### REQUIRED TASK
Reproduce the data below line for line, without changing anything.

### EXCERPTED RECORDS
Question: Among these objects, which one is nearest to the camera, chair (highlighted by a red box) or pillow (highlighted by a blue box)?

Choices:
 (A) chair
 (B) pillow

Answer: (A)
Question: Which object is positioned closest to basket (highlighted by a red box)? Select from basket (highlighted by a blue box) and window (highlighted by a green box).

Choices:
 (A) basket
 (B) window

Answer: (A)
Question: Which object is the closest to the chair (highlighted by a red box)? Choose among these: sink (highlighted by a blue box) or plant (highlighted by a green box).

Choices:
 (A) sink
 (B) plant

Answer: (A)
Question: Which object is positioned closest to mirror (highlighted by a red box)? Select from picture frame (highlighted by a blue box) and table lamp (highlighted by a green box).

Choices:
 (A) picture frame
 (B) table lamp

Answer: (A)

### TASK ANSWER
Question: Among these objects, which one is nearest to the camera, chair (highlighted by a red box) or pillow (highlighted by a blue box)?

Choices:
 (A) chair
 (B) pillow

Answer: (A)
Question: Which object is positioned closest to basket (highlighted by a red box)? Select from basket (highlighted by a blue box) and window (highlighted by a green box).

Choices:
 (A) basket
 (B) window

Answer: (A)
Question: Which object is the closest to the chair (highlighted by a red box)? Choose among these: sink (highlighted by a blue box) or plant (highlighted by a green box).

Choices:
 (A) sink
 (B) plant

Answer: (A)
Question: Which object is positioned closest to mirror (highlighted by a red box)? Select from picture frame (highlighted by a blue box) and table lamp (highlighted by a green box).

Choices:
 (A) picture frame
 (B) table lamp

Answer: (A)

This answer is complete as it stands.